> **EXERCISE OBJECTIVE**:
Set every entry below down once more, exactly as it stands, without images.

Start of DATASET EXCERPTS

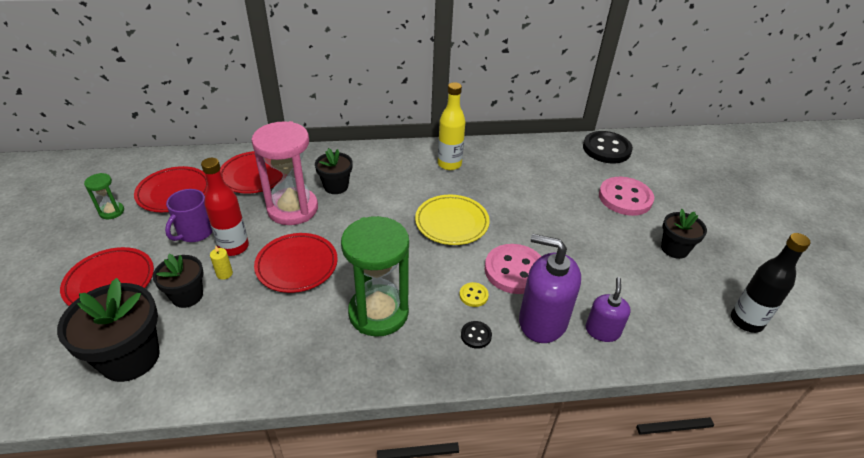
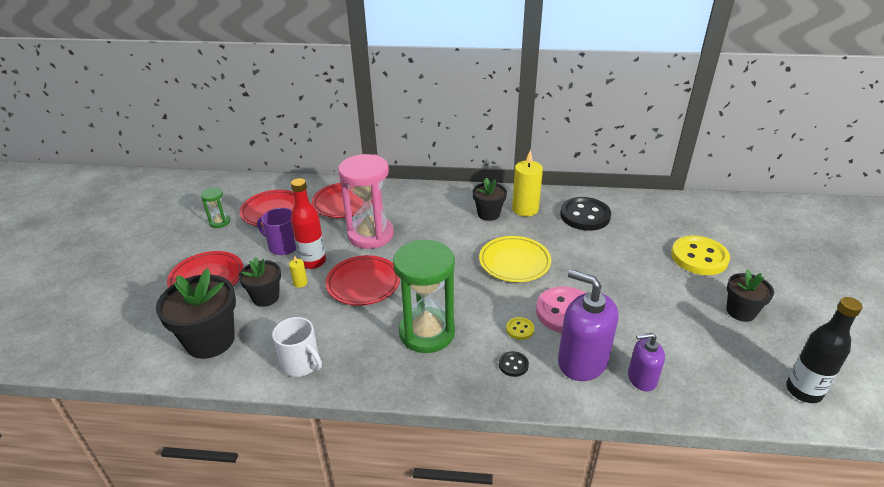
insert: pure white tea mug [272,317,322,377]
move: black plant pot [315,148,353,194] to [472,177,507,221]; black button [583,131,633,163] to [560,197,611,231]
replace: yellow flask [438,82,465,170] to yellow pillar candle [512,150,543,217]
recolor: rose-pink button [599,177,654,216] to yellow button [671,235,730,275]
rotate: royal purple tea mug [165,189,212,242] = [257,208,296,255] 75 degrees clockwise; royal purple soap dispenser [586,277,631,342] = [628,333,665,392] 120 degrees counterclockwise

End of DATASET EXCERPTS

> **RESPONSE TO THIS TASK**:
insert: pure white tea mug [272,317,322,377]
move: black plant pot [315,148,353,194] to [472,177,507,221]; black button [583,131,633,163] to [560,197,611,231]
replace: yellow flask [438,82,465,170] to yellow pillar candle [512,150,543,217]
recolor: rose-pink button [599,177,654,216] to yellow button [671,235,730,275]
rotate: royal purple tea mug [165,189,212,242] = [257,208,296,255] 75 degrees clockwise; royal purple soap dispenser [586,277,631,342] = [628,333,665,392] 120 degrees counterclockwise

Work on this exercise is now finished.